Task objective - Put every one of the lines below into a Markdown table with the columns "Row" and "Line", numbering the rows and leaving out any blank lines.

Information supplied -

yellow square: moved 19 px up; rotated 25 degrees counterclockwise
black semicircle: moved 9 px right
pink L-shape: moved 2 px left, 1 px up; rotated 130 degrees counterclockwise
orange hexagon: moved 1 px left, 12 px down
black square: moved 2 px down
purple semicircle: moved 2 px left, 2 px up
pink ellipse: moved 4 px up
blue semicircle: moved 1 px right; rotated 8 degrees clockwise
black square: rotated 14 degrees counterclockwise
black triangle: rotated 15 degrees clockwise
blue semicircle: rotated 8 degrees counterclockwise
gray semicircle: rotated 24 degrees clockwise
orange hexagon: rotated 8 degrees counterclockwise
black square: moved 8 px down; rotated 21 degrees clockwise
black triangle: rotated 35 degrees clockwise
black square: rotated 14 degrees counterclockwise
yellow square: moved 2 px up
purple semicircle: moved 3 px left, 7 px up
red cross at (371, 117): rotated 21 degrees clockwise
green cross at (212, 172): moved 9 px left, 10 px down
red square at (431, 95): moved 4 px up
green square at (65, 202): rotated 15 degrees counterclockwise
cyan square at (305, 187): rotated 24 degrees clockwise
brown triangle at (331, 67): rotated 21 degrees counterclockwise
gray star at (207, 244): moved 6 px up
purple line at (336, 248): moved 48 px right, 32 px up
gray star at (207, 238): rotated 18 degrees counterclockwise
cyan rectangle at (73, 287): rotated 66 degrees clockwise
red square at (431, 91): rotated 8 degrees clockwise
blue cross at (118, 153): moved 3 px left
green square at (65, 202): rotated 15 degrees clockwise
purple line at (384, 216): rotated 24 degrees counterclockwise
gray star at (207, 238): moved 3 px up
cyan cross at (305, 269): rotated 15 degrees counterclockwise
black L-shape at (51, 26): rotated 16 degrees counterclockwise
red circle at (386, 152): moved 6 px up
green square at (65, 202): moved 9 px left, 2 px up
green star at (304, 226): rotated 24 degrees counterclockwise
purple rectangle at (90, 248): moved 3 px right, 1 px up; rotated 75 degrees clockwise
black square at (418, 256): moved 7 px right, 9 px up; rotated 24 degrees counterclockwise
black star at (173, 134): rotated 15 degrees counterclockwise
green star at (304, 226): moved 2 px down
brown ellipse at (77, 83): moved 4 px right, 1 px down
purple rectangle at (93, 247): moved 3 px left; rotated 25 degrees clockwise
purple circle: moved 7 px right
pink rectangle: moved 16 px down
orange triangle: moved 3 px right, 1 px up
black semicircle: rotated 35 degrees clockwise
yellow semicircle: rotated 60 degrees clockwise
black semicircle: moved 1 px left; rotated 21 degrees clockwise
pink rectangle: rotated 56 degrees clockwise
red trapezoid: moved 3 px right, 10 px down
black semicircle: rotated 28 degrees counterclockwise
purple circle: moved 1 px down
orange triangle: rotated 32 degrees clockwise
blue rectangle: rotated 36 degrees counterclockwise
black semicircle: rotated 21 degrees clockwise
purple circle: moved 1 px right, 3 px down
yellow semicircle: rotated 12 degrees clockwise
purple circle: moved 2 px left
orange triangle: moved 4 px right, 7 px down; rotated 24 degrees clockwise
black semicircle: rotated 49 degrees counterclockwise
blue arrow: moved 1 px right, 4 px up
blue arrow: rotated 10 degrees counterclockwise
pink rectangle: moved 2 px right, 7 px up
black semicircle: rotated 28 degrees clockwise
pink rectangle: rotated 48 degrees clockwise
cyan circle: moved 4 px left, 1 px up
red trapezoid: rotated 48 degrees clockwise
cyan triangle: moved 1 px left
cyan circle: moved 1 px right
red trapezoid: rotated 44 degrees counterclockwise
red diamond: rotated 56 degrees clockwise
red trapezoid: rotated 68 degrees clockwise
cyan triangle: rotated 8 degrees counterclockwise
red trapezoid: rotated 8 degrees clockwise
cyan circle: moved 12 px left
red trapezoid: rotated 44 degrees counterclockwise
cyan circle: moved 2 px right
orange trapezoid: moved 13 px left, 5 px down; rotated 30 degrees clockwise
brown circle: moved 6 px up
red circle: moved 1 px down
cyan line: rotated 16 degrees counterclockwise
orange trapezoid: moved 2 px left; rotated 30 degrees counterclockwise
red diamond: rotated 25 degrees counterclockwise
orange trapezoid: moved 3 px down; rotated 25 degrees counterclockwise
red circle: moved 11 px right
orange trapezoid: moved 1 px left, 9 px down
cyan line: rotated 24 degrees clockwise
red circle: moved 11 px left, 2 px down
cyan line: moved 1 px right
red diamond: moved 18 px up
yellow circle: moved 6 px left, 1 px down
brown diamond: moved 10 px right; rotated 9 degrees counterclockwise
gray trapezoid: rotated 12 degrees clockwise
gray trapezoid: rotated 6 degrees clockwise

Exercise output -
| Row | Line |
|---|---|
| 1 | yellow square: moved 19 px up; rotated 25 degrees counterclockwise |
| 2 | black semicircle: moved 9 px right |
| 3 | pink L-shape: moved 2 px left, 1 px up; rotated 130 degrees counterclockwise |
| 4 | orange hexagon: moved 1 px left, 12 px down |
| 5 | black square: moved 2 px down |
| 6 | purple semicircle: moved 2 px left, 2 px up |
| 7 | pink ellipse: moved 4 px up |
| 8 | blue semicircle: moved 1 px right; rotated 8 degrees clockwise |
| 9 | black square: rotated 14 degrees counterclockwise |
| 10 | black triangle: rotated 15 degrees clockwise |
| 11 | blue semicircle: rotated 8 degrees counterclockwise |
| 12 | gray semicircle: rotated 24 degrees clockwise |
| 13 | orange hexagon: rotated 8 degrees counterclockwise |
| 14 | black square: moved 8 px down; rotated 21 degrees clockwise |
| 15 | black triangle: rotated 35 degrees clockwise |
| 16 | black square: rotated 14 degrees counterclockwise |
| 17 | yellow square: moved 2 px up |
| 18 | purple semicircle: moved 3 px left, 7 px up |
| 19 | red cross at (371, 117): rotated 21 degrees clockwise |
| 20 | green cross at (212, 172): moved 9 px left, 10 px down |
| 21 | red square at (431, 95): moved 4 px up |
| 22 | green square at (65, 202): rotated 15 degrees counterclockwise |
| 23 | cyan square at (305, 187): rotated 24 degrees clockwise |
| 24 | brown triangle at (331, 67): rotated 21 degrees counterclockwise |
| 25 | gray star at (207, 244): moved 6 px up |
| 26 | purple line at (336, 248): moved 48 px right, 32 px up |
| 27 | gray star at (207, 238): rotated 18 degrees counterclockwise |
| 28 | cyan rectangle at (73, 287): rotated 66 degrees clockwise |
| 29 | red square at (431, 91): rotated 8 degrees clockwise |
| 30 | blue cross at (118, 153): moved 3 px left |
| 31 | green square at (65, 202): rotated 15 degrees clockwise |
| 32 | purple line at (384, 216): rotated 24 degrees counterclockwise |
| 33 | gray star at (207, 238): moved 3 px up |
| 34 | cyan cross at (305, 269): rotated 15 degrees counterclockwise |
| 35 | black L-shape at (51, 26): rotated 16 degrees counterclockwise |
| 36 | red circle at (386, 152): moved 6 px up |
| 37 | green square at (65, 202): moved 9 px left, 2 px up |
| 38 | green star at (304, 226): rotated 24 degrees counterclockwise |
| 39 | purple rectangle at (90, 248): moved 3 px right, 1 px up; rotated 75 degrees clockwise |
| 40 | black square at (418, 256): moved 7 px right, 9 px up; rotated 24 degrees counterclockwise |
| 41 | black star at (173, 134): rotated 15 degrees counterclockwise |
| 42 | green star at (304, 226): moved 2 px down |
| 43 | brown ellipse at (77, 83): moved 4 px right, 1 px down |
| 44 | purple rectangle at (93, 247): moved 3 px left; rotated 25 degrees clockwise |
| 45 | purple circle: moved 7 px right |
| 46 | pink rectangle: moved 16 px down |
| 47 | orange triangle: moved 3 px right, 1 px up |
| 48 | black semicircle: rotated 35 degrees clockwise |
| 49 | yellow semicircle: rotated 60 degrees clockwise |
| 50 | black semicircle: moved 1 px left; rotated 21 degrees clockwise |
| 51 | pink rectangle: rotated 56 degrees clockwise |
| 52 | red trapezoid: moved 3 px right, 10 px down |
| 53 | black semicircle: rotated 28 degrees counterclockwise |
| 54 | purple circle: moved 1 px down |
| 55 | orange triangle: rotated 32 degrees clockwise |
| 56 | blue rectangle: rotated 36 degrees counterclockwise |
| 57 | black semicircle: rotated 21 degrees clockwise |
| 58 | purple circle: moved 1 px right, 3 px down |
| 59 | yellow semicircle: rotated 12 degrees clockwise |
| 60 | purple circle: moved 2 px left |
| 61 | orange triangle: moved 4 px right, 7 px down; rotated 24 degrees clockwise |
| 62 | black semicircle: rotated 49 degrees counterclockwise |
| 63 | blue arrow: moved 1 px right, 4 px up |
| 64 | blue arrow: rotated 10 degrees counterclockwise |
| 65 | pink rectangle: moved 2 px right, 7 px up |
| 66 | black semicircle: rotated 28 degrees clockwise |
| 67 | pink rectangle: rotated 48 degrees clockwise |
| 68 | cyan circle: moved 4 px left, 1 px up |
| 69 | red trapezoid: rotated 48 degrees clockwise |
| 70 | cyan triangle: moved 1 px left |
| 71 | cyan circle: moved 1 px right |
| 72 | red trapezoid: rotated 44 degrees counterclockwise |
| 73 | red diamond: rotated 56 degrees clockwise |
| 74 | red trapezoid: rotated 68 degrees clockwise |
| 75 | cyan triangle: rotated 8 degrees counterclockwise |
| 76 | red trapezoid: rotated 8 degrees clockwise |
| 77 | cyan circle: moved 12 px left |
| 78 | red trapezoid: rotated 44 degrees counterclockwise |
| 79 | cyan circle: moved 2 px right |
| 80 | orange trapezoid: moved 13 px left, 5 px down; rotated 30 degrees clockwise |
| 81 | brown circle: moved 6 px up |
| 82 | red circle: moved 1 px down |
| 83 | cyan line: rotated 16 degrees counterclockwise |
| 84 | orange trapezoid: moved 2 px left; rotated 30 degrees counterclockwise |
| 85 | red diamond: rotated 25 degrees counterclockwise |
| 86 | orange trapezoid: moved 3 px down; rotated 25 degrees counterclockwise |
| 87 | red circle: moved 11 px right |
| 88 | orange trapezoid: moved 1 px left, 9 px down |
| 89 | cyan line: rotated 24 degrees clockwise |
| 90 | red circle: moved 11 px left, 2 px down |
| 91 | cyan line: moved 1 px right |
| 92 | red diamond: moved 18 px up |
| 93 | yellow circle: moved 6 px left, 1 px down |
| 94 | brown diamond: moved 10 px right; rotated 9 degrees counterclockwise |
| 95 | gray trapezoid: rotated 12 degrees clockwise |
| 96 | gray trapezoid: rotated 6 degrees clockwise |